▶ Records provided:
● ● ● ● ●
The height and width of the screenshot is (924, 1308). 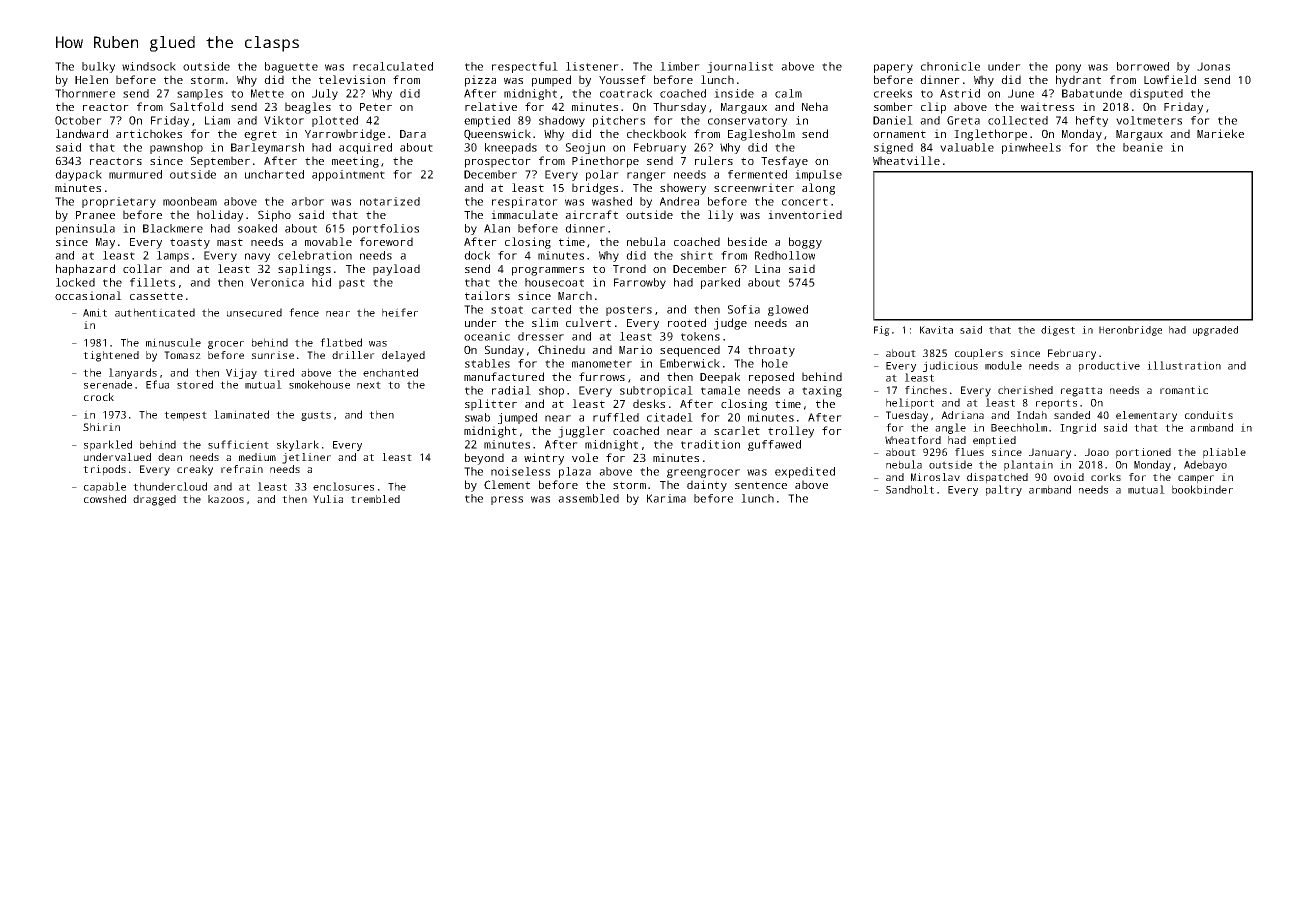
● ● ● ● ●
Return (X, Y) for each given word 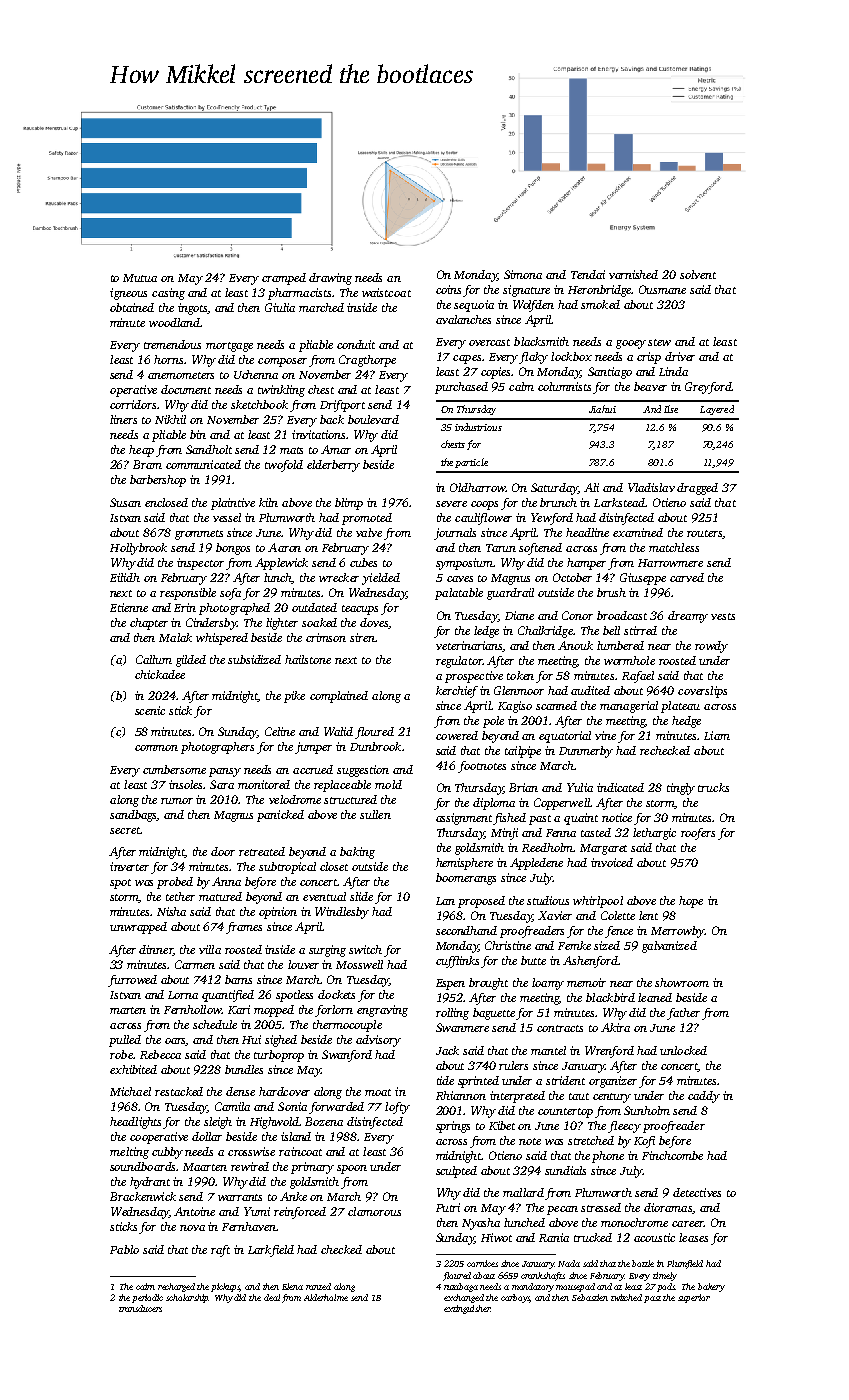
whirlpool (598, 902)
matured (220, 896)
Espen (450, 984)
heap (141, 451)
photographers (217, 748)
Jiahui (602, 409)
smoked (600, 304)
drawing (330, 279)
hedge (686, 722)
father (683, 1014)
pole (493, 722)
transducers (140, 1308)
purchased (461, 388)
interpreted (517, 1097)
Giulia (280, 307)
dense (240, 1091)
● ● ● ● ●
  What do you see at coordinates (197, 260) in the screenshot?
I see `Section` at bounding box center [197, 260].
● ● ● ● ●
▶ Your objective: Rewrite each line of the material, starting at the line that contains "Espen (450, 984)" and ending at the line that contains "dense (240, 1091)", keeping every word with its answer. Shift each coordinate by adding 48 to both numbers.

▶ Exercise solution:
Espen (498, 1032)
heap (189, 499)
photographers (265, 796)
Jiahui (650, 457)
smoked (648, 352)
drawing (378, 327)
hedge (734, 770)
father (731, 1062)
pole (541, 770)
transducers (188, 1356)
purchased (509, 436)
interpreted (565, 1145)
Giulia (328, 355)
dense (288, 1139)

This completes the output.